Work task: The line containing "U26: NOT CD4069" marks the end: write out exactly every line from the first line of the data below through that line, and only those.

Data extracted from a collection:
>>>
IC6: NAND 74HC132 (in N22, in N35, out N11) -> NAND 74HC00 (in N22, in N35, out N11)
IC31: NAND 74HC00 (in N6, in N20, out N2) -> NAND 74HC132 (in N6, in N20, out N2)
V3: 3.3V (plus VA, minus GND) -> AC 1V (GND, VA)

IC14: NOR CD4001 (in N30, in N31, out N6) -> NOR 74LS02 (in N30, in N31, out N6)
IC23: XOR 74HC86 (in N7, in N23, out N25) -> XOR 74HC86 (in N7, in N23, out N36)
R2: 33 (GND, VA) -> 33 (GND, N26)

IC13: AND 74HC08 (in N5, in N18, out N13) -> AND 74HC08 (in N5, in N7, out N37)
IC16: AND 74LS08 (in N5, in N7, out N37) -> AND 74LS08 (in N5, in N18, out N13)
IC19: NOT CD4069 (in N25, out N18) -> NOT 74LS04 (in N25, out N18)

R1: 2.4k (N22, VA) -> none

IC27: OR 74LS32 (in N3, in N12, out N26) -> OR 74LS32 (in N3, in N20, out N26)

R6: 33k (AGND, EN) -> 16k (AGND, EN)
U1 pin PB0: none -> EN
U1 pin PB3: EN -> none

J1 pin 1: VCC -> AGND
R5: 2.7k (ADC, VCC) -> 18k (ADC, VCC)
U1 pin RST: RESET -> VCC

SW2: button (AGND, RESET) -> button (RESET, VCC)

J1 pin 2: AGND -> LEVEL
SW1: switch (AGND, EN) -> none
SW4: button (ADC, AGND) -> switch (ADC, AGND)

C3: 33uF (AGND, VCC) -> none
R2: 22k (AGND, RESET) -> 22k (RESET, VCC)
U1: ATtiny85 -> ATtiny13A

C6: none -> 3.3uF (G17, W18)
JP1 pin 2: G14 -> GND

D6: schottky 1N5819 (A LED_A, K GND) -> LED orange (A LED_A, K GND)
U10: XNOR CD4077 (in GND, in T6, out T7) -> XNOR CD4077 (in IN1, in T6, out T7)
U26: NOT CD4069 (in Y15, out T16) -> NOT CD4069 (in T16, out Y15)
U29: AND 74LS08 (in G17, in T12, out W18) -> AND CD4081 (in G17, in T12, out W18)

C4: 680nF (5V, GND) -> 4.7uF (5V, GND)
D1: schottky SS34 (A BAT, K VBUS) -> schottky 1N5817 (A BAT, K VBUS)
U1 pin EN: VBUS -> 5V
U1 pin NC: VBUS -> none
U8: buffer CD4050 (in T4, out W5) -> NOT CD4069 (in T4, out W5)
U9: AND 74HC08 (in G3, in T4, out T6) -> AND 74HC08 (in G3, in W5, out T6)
<<<
Solved exercise:
IC6: NAND 74HC132 (in N22, in N35, out N11) -> NAND 74HC00 (in N22, in N35, out N11)
IC31: NAND 74HC00 (in N6, in N20, out N2) -> NAND 74HC132 (in N6, in N20, out N2)
V3: 3.3V (plus VA, minus GND) -> AC 1V (GND, VA)

IC14: NOR CD4001 (in N30, in N31, out N6) -> NOR 74LS02 (in N30, in N31, out N6)
IC23: XOR 74HC86 (in N7, in N23, out N25) -> XOR 74HC86 (in N7, in N23, out N36)
R2: 33 (GND, VA) -> 33 (GND, N26)

IC13: AND 74HC08 (in N5, in N18, out N13) -> AND 74HC08 (in N5, in N7, out N37)
IC16: AND 74LS08 (in N5, in N7, out N37) -> AND 74LS08 (in N5, in N18, out N13)
IC19: NOT CD4069 (in N25, out N18) -> NOT 74LS04 (in N25, out N18)

R1: 2.4k (N22, VA) -> none

IC27: OR 74LS32 (in N3, in N12, out N26) -> OR 74LS32 (in N3, in N20, out N26)

R6: 33k (AGND, EN) -> 16k (AGND, EN)
U1 pin PB0: none -> EN
U1 pin PB3: EN -> none

J1 pin 1: VCC -> AGND
R5: 2.7k (ADC, VCC) -> 18k (ADC, VCC)
U1 pin RST: RESET -> VCC

SW2: button (AGND, RESET) -> button (RESET, VCC)

J1 pin 2: AGND -> LEVEL
SW1: switch (AGND, EN) -> none
SW4: button (ADC, AGND) -> switch (ADC, AGND)

C3: 33uF (AGND, VCC) -> none
R2: 22k (AGND, RESET) -> 22k (RESET, VCC)
U1: ATtiny85 -> ATtiny13A

C6: none -> 3.3uF (G17, W18)
JP1 pin 2: G14 -> GND

D6: schottky 1N5819 (A LED_A, K GND) -> LED orange (A LED_A, K GND)
U10: XNOR CD4077 (in GND, in T6, out T7) -> XNOR CD4077 (in IN1, in T6, out T7)
U26: NOT CD4069 (in Y15, out T16) -> NOT CD4069 (in T16, out Y15)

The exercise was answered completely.